STORED DATA
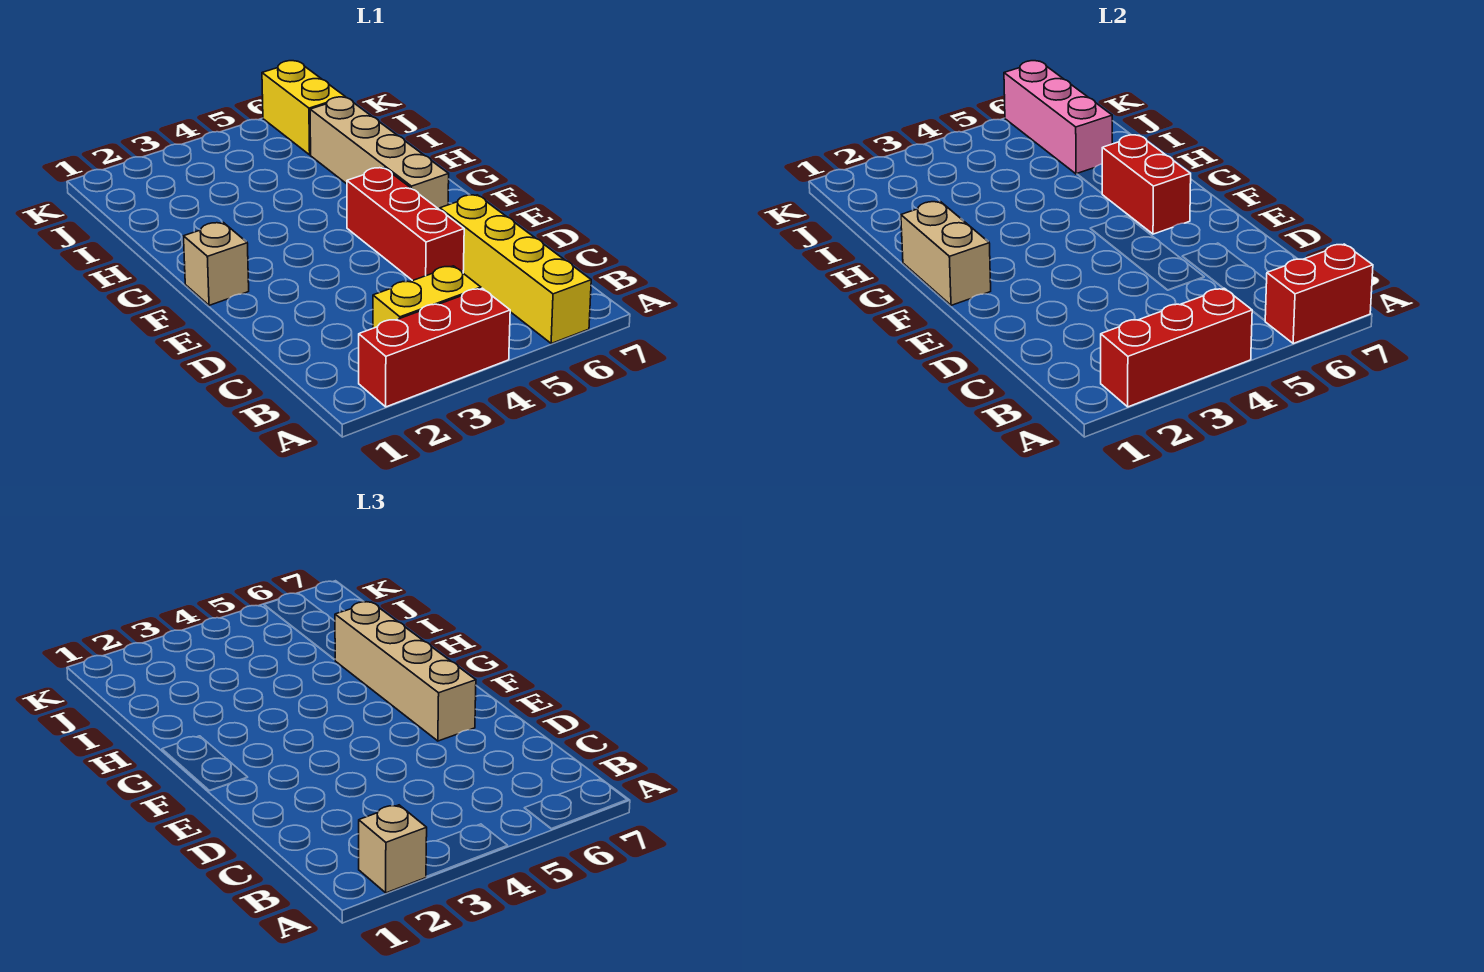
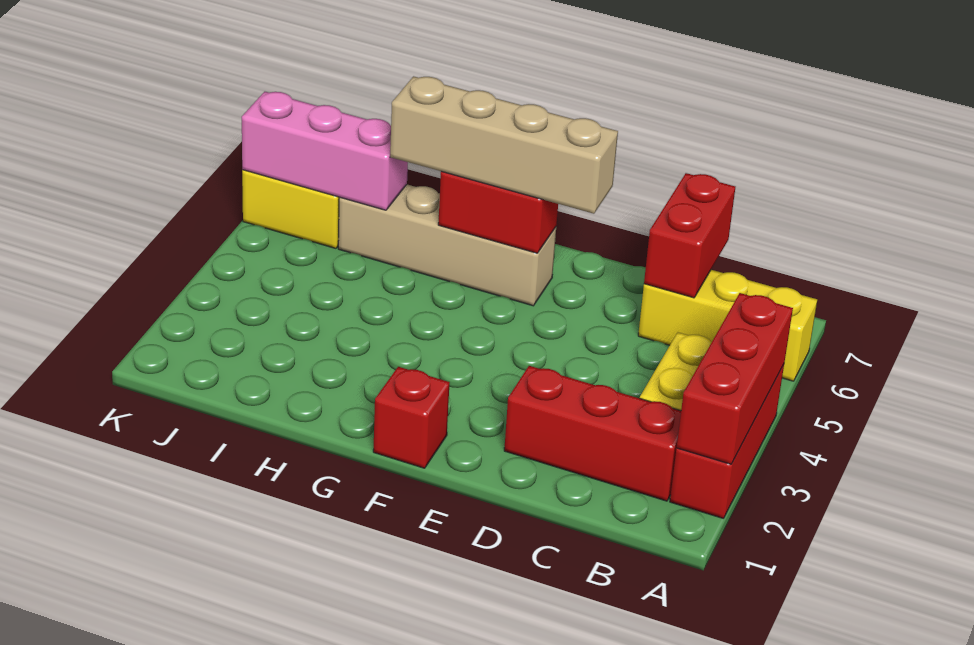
tan brick A2 level 3 -> none
yellow brick A6:D6 level 1 -> yellow brick A6:C6 level 1
red brick A6:A7 level 2 -> red brick C6:C7 level 2
red brick D5:F5 level 1 -> red brick B2:D2 level 1
tan brick F1 level 1 -> red brick F1 level 1
tan brick F1:G1 level 2 -> none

YOUR ASSIGNMENT
Among the entries above, count the lines that contain the word "none" and give the number by itself.

RESPONSE FOR THIS EXERCISE
2